- **INPUT DATA**
━━━━━━

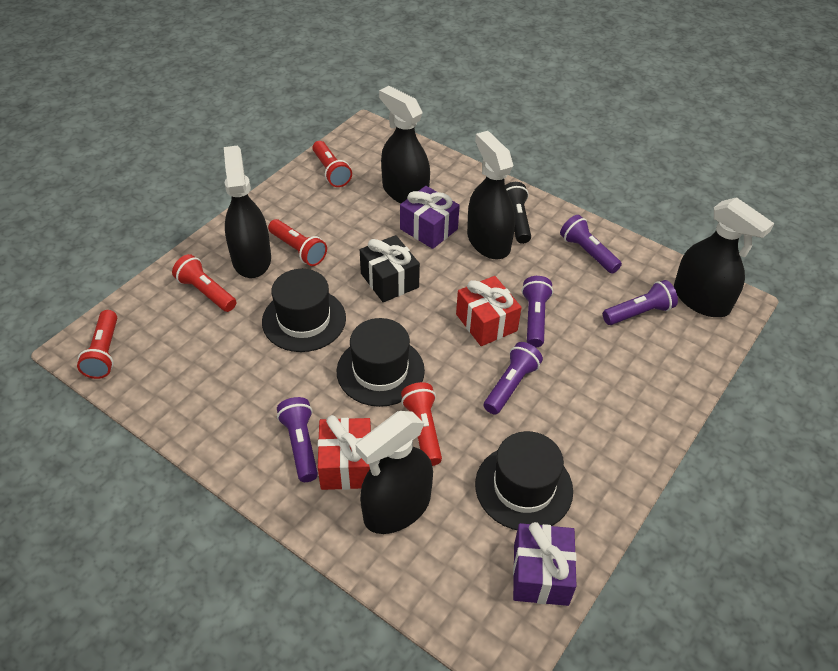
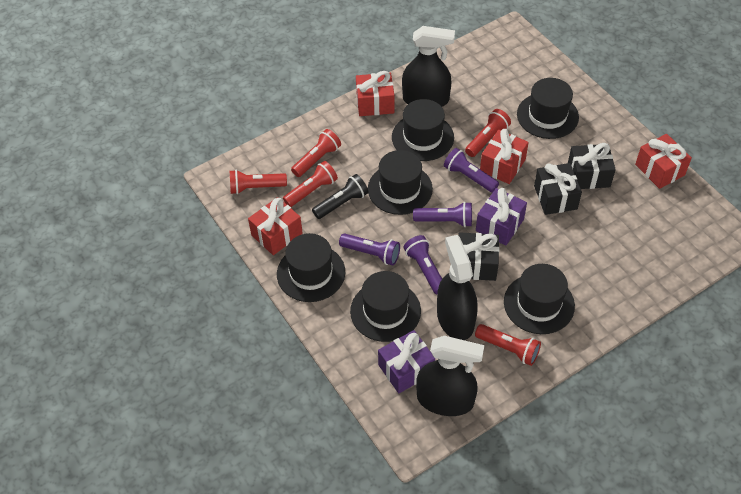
black gift: 1 -> 3
black hat: 3 -> 6
black spray bottle: 5 -> 3
purple flashlight: 5 -> 4
red gift: 2 -> 4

━━━━━━

- **WHAT NEEDS TO BE DONE**
Without the pictures, retype the whole of the material above exactly.

- **ANSWER SPACE**
black gift: 1 -> 3
black hat: 3 -> 6
black spray bottle: 5 -> 3
purple flashlight: 5 -> 4
red gift: 2 -> 4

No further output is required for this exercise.